## EXERCISE DETAILS
Would you print the records below word for word, without the pictures?

## EXERCISE MATERIAL

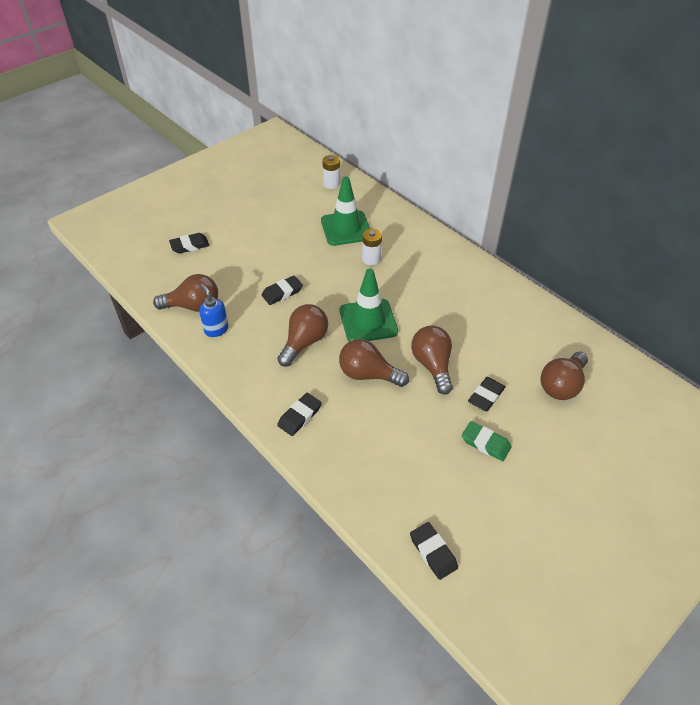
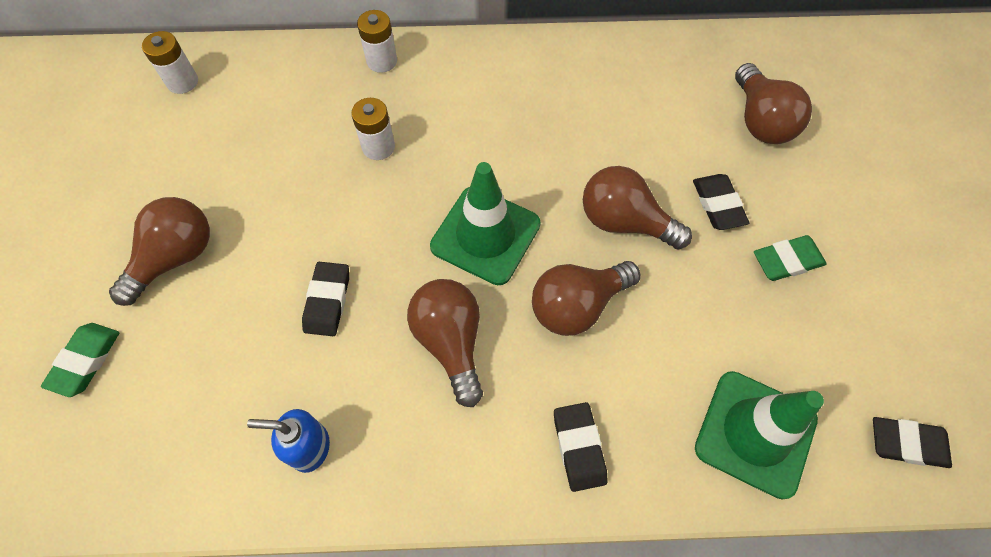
camera: 50 degrees left, 15 degrees up
(190, 245) = (85, 361): black eraser -> green eraser
(193, 306) = (226, 449): brown light bulb -> brown light bulb (175, 258)
(346, 228) = (289, 131): green traffic cone -> green traffic cone (755, 433)
(416, 230) = (382, 61): none -> white battery

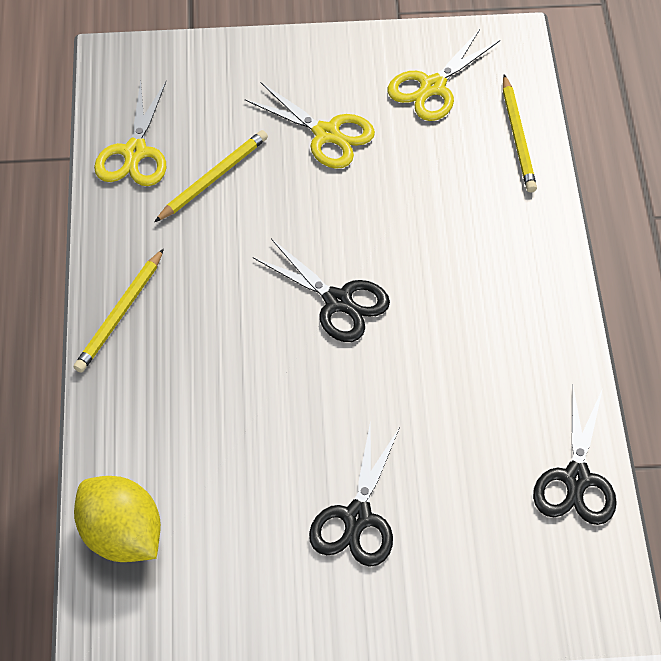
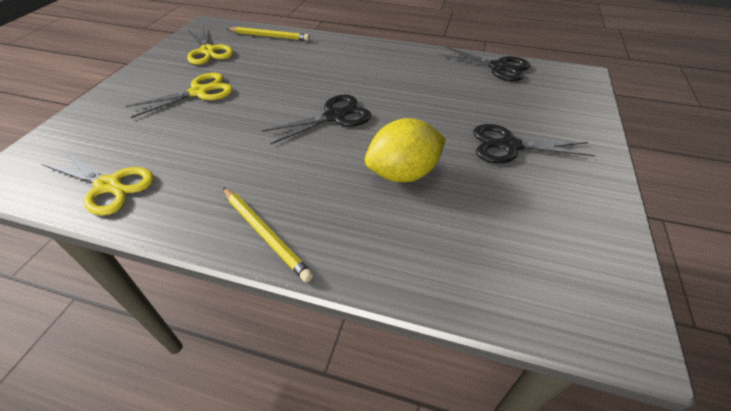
camera: 70 degrees left, 10 degrees down
(122, 536) = (506, 288): yellow lemon -> yellow lemon (403, 173)
(213, 178) = (181, 148): yellow pencil -> none
(357, 517) = (509, 146): black scissors -> black scissors turned 150 degrees clockwise

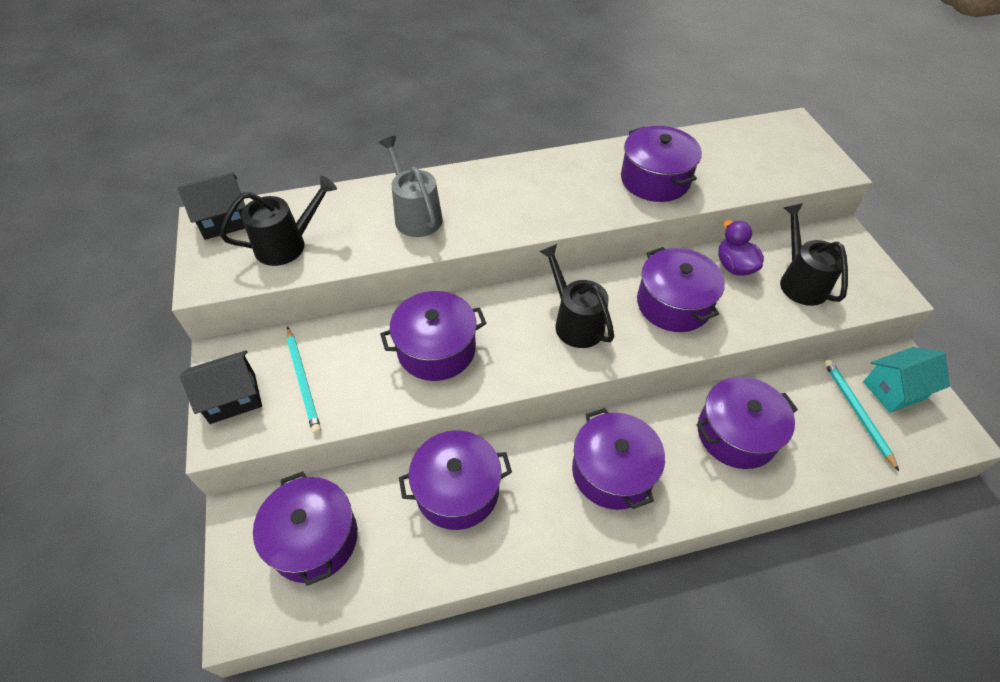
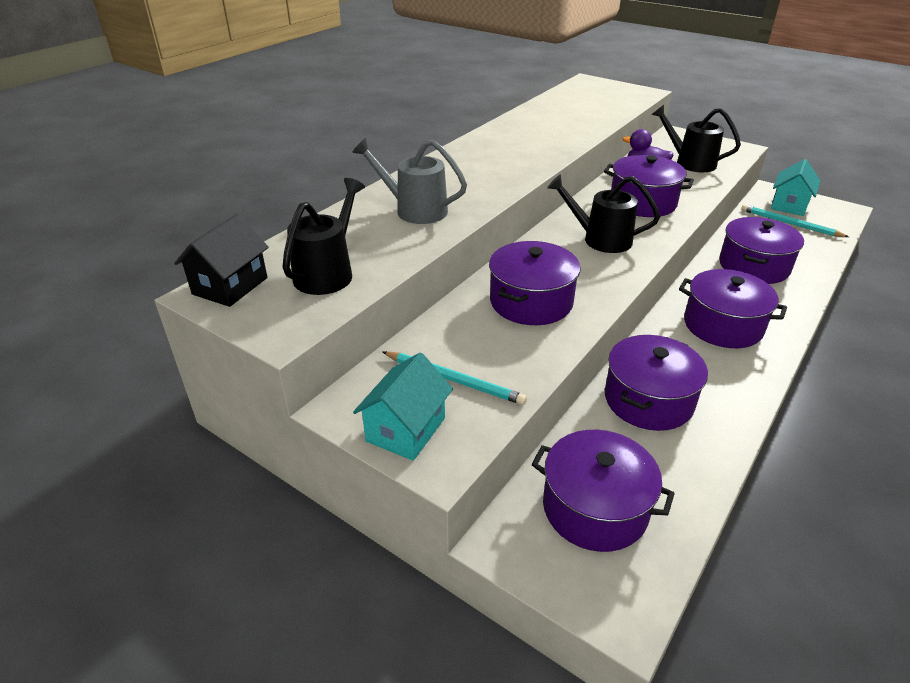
camera: 40 degrees left, 15 degrees down
(233, 398) = (405, 429): black house -> turquoise house
(655, 180) = (554, 130): purple pot -> none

## THE COMPLETED TASK
camera: 50 degrees left, 15 degrees up
(190, 245) = (85, 361): black eraser -> green eraser
(193, 306) = (226, 449): brown light bulb -> brown light bulb (175, 258)
(346, 228) = (289, 131): green traffic cone -> green traffic cone (755, 433)
(416, 230) = (382, 61): none -> white battery

camera: 70 degrees left, 10 degrees down
(122, 536) = (506, 288): yellow lemon -> yellow lemon (403, 173)
(213, 178) = (181, 148): yellow pencil -> none
(357, 517) = (509, 146): black scissors -> black scissors turned 150 degrees clockwise

camera: 40 degrees left, 15 degrees down
(233, 398) = (405, 429): black house -> turquoise house
(655, 180) = (554, 130): purple pot -> none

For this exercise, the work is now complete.